Gather, from the data below, each line in which the word "objects" occurs.

[Records from a collection]
--- START ---
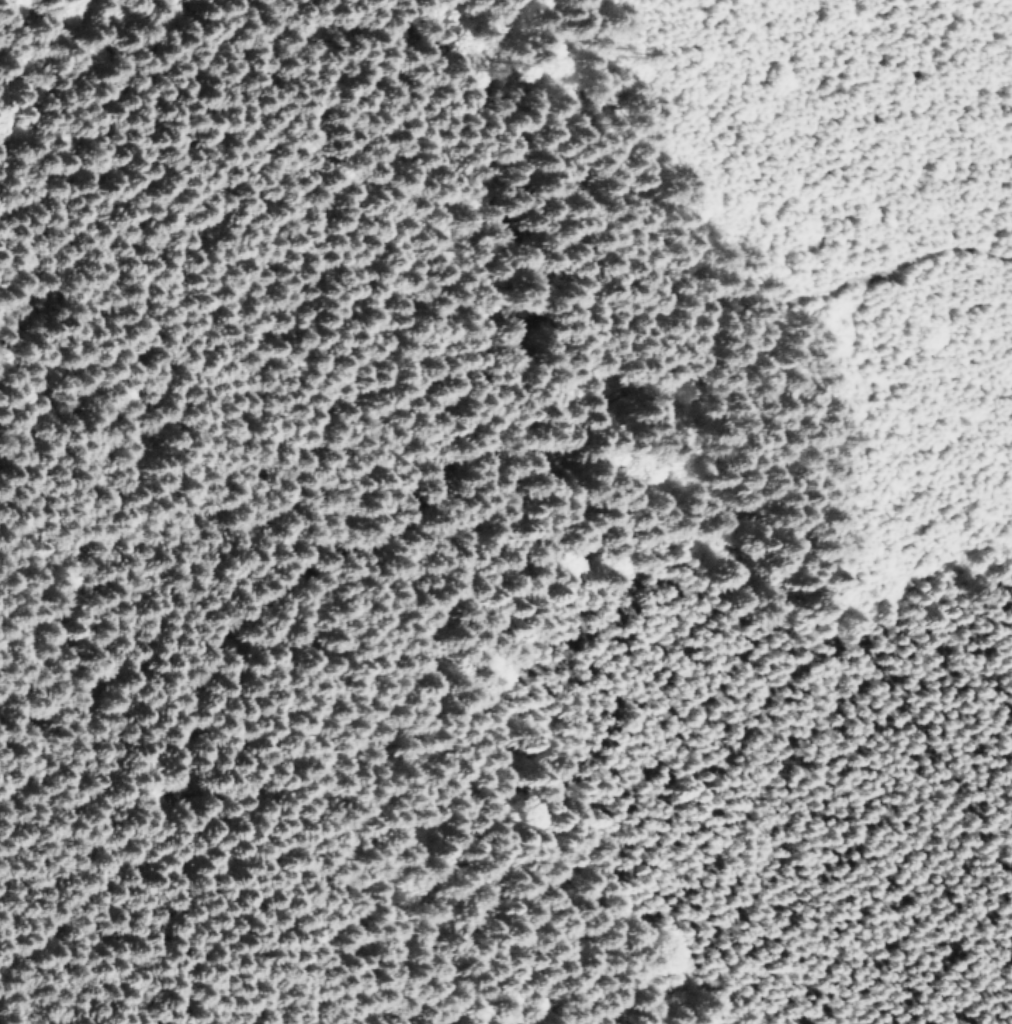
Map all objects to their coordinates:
road: (498, 25)
road: (755, 350)
road: (408, 532)
road: (96, 920)
road: (4, 1008)

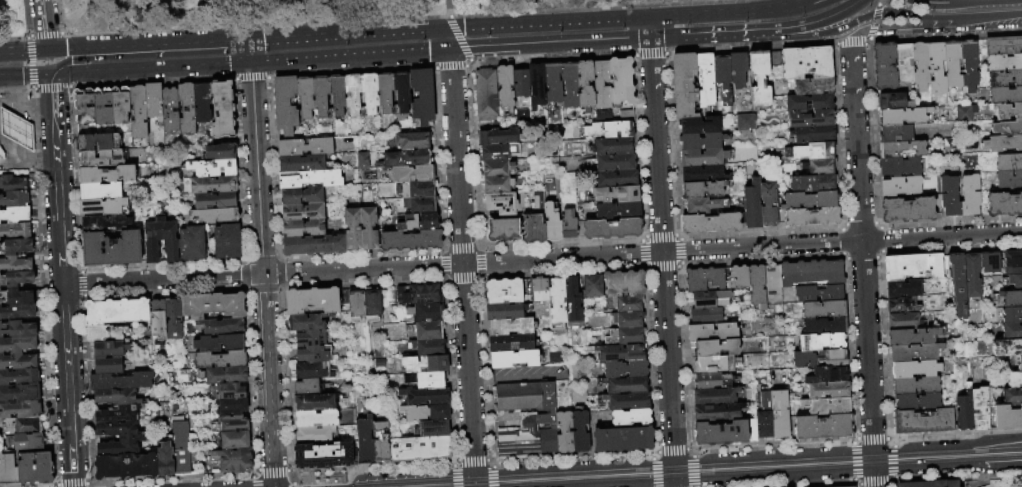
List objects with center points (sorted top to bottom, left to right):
road: (803, 2)
road: (805, 2)
road: (934, 2)
road: (982, 2)
road: (878, 3)
road: (447, 8)
road: (594, 8)
road: (888, 11)
road: (723, 12)
park: (261, 13)
traffic signals: (649, 17)
road: (874, 17)
road: (25, 18)
road: (987, 18)
road: (55, 20)
road: (821, 20)
road: (448, 22)
road: (549, 22)
road: (43, 24)
traffic signals: (449, 28)
road: (649, 28)
road: (913, 28)
road: (349, 32)
road: (871, 32)
road: (860, 33)
road: (50, 34)
road: (731, 34)
road: (803, 35)
road: (13, 36)
road: (945, 36)
road: (237, 37)
traffic signals: (249, 37)
road: (458, 37)
road: (666, 38)
road: (869, 38)
road: (449, 39)
traffic signals: (650, 39)
road: (164, 41)
road: (866, 42)
road: (849, 43)
road: (549, 44)
building: (1002, 45)
road: (74, 46)
road: (749, 47)
traffic signals: (47, 49)
road: (23, 50)
road: (250, 50)
traffic signals: (450, 50)
road: (649, 54)
road: (73, 56)
road: (350, 57)
building: (774, 58)
road: (29, 62)
road: (48, 62)
building: (806, 62)
building: (1004, 62)
building: (904, 63)
traffic signals: (251, 64)
road: (468, 64)
building: (951, 64)
building: (884, 65)
building: (920, 65)
building: (969, 65)
road: (449, 67)
building: (936, 68)
road: (150, 69)
building: (737, 69)
building: (721, 71)
road: (24, 75)
traffic signals: (50, 75)
building: (759, 76)
road: (250, 78)
building: (1004, 78)
building: (705, 79)
road: (151, 81)
building: (552, 82)
building: (620, 82)
building: (520, 84)
building: (683, 84)
building: (536, 85)
building: (569, 85)
building: (584, 85)
building: (600, 85)
building: (813, 86)
road: (51, 87)
building: (504, 87)
road: (31, 88)
road: (15, 89)
road: (32, 89)
road: (31, 91)
building: (384, 91)
building: (401, 92)
building: (352, 93)
building: (369, 93)
building: (319, 95)
building: (337, 95)
building: (421, 95)
building: (485, 95)
building: (1005, 95)
building: (304, 96)
road: (52, 101)
building: (153, 101)
building: (891, 101)
building: (201, 102)
building: (809, 103)
building: (119, 104)
building: (284, 104)
building: (101, 105)
building: (83, 106)
building: (185, 108)
building: (222, 108)
building: (169, 109)
building: (1007, 110)
building: (137, 111)
building: (963, 112)
building: (625, 115)
building: (602, 116)
building: (903, 116)
building: (810, 119)
building: (743, 121)
building: (699, 125)
building: (1008, 127)
building: (15, 130)
gas station: (15, 130)
building: (608, 130)
building: (896, 133)
building: (813, 134)
road: (838, 135)
building: (497, 137)
building: (413, 140)
building: (97, 141)
building: (701, 141)
road: (855, 141)
building: (1002, 143)
road: (670, 144)
building: (948, 145)
building: (304, 146)
building: (612, 146)
building: (903, 149)
building: (220, 151)
building: (815, 151)
road: (12, 152)
building: (493, 153)
building: (1, 154)
road: (44, 157)
building: (702, 157)
building: (99, 158)
building: (405, 158)
building: (361, 159)
building: (1008, 161)
building: (614, 162)
building: (301, 163)
building: (819, 166)
building: (898, 166)
building: (212, 167)
road: (257, 168)
building: (496, 169)
building: (412, 173)
road: (56, 174)
building: (106, 174)
building: (703, 174)
building: (309, 178)
building: (615, 178)
road: (74, 179)
building: (1009, 179)
building: (13, 183)
building: (813, 183)
building: (212, 184)
building: (496, 185)
building: (899, 186)
building: (419, 188)
building: (703, 189)
building: (386, 190)
building: (99, 191)
building: (615, 194)
building: (301, 195)
building: (970, 196)
building: (949, 197)
building: (13, 198)
building: (214, 200)
building: (809, 200)
building: (514, 203)
building: (937, 203)
building: (768, 204)
building: (1003, 204)
building: (415, 205)
building: (700, 205)
road: (874, 205)
building: (101, 206)
building: (751, 206)
building: (907, 209)
building: (617, 211)
building: (302, 212)
building: (14, 214)
building: (210, 215)
building: (780, 216)
building: (812, 216)
building: (104, 222)
building: (416, 222)
building: (710, 223)
road: (874, 223)
road: (859, 224)
building: (551, 225)
building: (567, 225)
road: (879, 227)
building: (303, 228)
building: (352, 229)
building: (368, 229)
building: (533, 229)
building: (608, 229)
road: (840, 229)
building: (502, 230)
building: (14, 231)
road: (761, 232)
road: (673, 235)
road: (659, 236)
road: (642, 237)
road: (644, 237)
road: (677, 237)
road: (879, 239)
building: (160, 240)
building: (410, 240)
road: (640, 240)
building: (226, 241)
road: (840, 241)
building: (191, 243)
building: (312, 245)
building: (15, 246)
road: (475, 246)
road: (741, 246)
road: (459, 247)
building: (110, 248)
road: (443, 248)
road: (445, 248)
road: (479, 249)
road: (679, 250)
road: (243, 251)
road: (640, 251)
road: (880, 251)
road: (441, 252)
road: (60, 253)
road: (842, 254)
road: (875, 257)
road: (275, 258)
road: (845, 258)
road: (860, 258)
road: (245, 259)
road: (260, 259)
road: (758, 260)
road: (278, 261)
road: (480, 261)
road: (662, 262)
road: (680, 262)
building: (989, 262)
building: (1012, 262)
road: (241, 263)
building: (14, 264)
road: (442, 264)
road: (641, 264)
road: (676, 266)
building: (912, 267)
building: (944, 267)
road: (461, 268)
road: (645, 268)
road: (661, 268)
road: (563, 270)
road: (278, 272)
building: (811, 273)
road: (261, 274)
road: (480, 274)
road: (877, 274)
road: (242, 275)
building: (971, 276)
road: (442, 277)
building: (16, 278)
building: (737, 278)
road: (477, 279)
building: (704, 279)
road: (461, 280)
road: (446, 281)
road: (358, 282)
building: (1014, 282)
road: (80, 283)
road: (280, 284)
building: (623, 284)
building: (772, 285)
building: (957, 285)
building: (757, 286)
road: (243, 287)
building: (592, 287)
road: (43, 288)
building: (903, 288)
road: (276, 289)
road: (262, 290)
building: (538, 290)
road: (247, 291)
building: (505, 292)
building: (417, 294)
building: (819, 294)
building: (15, 296)
building: (315, 299)
building: (706, 299)
building: (1011, 299)
road: (246, 300)
building: (572, 303)
building: (901, 304)
building: (213, 305)
building: (356, 305)
building: (372, 305)
building: (626, 305)
building: (556, 306)
building: (823, 309)
building: (16, 311)
building: (424, 312)
building: (504, 312)
building: (1011, 315)
building: (706, 316)
building: (113, 318)
building: (174, 318)
building: (158, 319)
building: (305, 321)
building: (627, 321)
building: (902, 321)
building: (222, 326)
building: (824, 326)
building: (509, 327)
building: (17, 328)
building: (425, 330)
building: (1011, 331)
building: (712, 332)
building: (624, 337)
building: (912, 337)
building: (310, 338)
building: (821, 342)
building: (219, 343)
building: (17, 344)
building: (510, 344)
building: (427, 347)
building: (715, 348)
building: (1006, 348)
building: (109, 349)
road: (867, 350)
building: (311, 353)
building: (914, 353)
building: (619, 354)
building: (512, 359)
building: (819, 359)
building: (219, 360)
building: (17, 361)
building: (1018, 362)
building: (424, 363)
road: (66, 364)
building: (716, 364)
building: (108, 365)
building: (914, 369)
building: (312, 370)
building: (625, 370)
building: (223, 375)
road: (528, 375)
building: (827, 375)
building: (19, 377)
road: (482, 378)
building: (426, 379)
building: (1013, 379)
road: (268, 380)
building: (120, 381)
building: (708, 381)
building: (625, 386)
building: (915, 386)
building: (307, 387)
road: (84, 388)
building: (227, 391)
building: (828, 391)
building: (19, 393)
building: (424, 396)
building: (1011, 396)
building: (714, 397)
building: (313, 402)
building: (626, 402)
building: (916, 402)
building: (116, 406)
building: (231, 407)
building: (827, 407)
building: (19, 409)
building: (979, 410)
building: (425, 412)
building: (963, 412)
building: (717, 413)
building: (779, 414)
building: (764, 417)
building: (1007, 417)
building: (314, 418)
building: (629, 418)
building: (526, 419)
building: (922, 421)
building: (232, 423)
building: (22, 425)
building: (433, 428)
building: (822, 428)
building: (579, 431)
building: (750, 431)
building: (564, 433)
road: (957, 433)
building: (314, 434)
building: (719, 434)
building: (118, 437)
road: (853, 438)
road: (870, 438)
road: (888, 438)
building: (233, 439)
building: (364, 440)
building: (621, 440)
building: (27, 441)
building: (379, 442)
road: (852, 442)
road: (893, 442)
road: (770, 445)
building: (180, 448)
building: (419, 448)
road: (686, 449)
road: (670, 450)
road: (653, 452)
road: (690, 453)
building: (322, 454)
road: (651, 456)
road: (571, 458)
building: (233, 459)
road: (489, 459)
building: (165, 460)
road: (454, 460)
road: (471, 460)
road: (852, 461)
road: (893, 461)
road: (452, 463)
road: (72, 465)
road: (492, 465)
building: (125, 466)
building: (34, 467)
road: (372, 467)
railway: (677, 467)
building: (7, 469)
road: (705, 469)
road: (271, 470)
road: (289, 471)
road: (694, 471)
railway: (737, 471)
road: (256, 472)
road: (652, 472)
road: (873, 473)
road: (253, 475)
road: (452, 475)
road: (492, 477)
road: (958, 477)
road: (173, 478)
road: (292, 478)
road: (894, 479)
road: (854, 481)
road: (892, 481)
road: (251, 482)
road: (874, 482)
road: (88, 483)
road: (856, 483)
road: (70, 484)
road: (890, 484)
building: (929, 484)
road: (55, 485)
road: (92, 485)
road: (292, 485)
road: (814, 485)
road: (857, 485)
road: (36, 486)
road: (53, 486)
building: (849, 486)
--- END ---
◆ **Answer to the problem**:
Map all objects to their coordinates:
List objects with center points (sorted top to bottom, left to right):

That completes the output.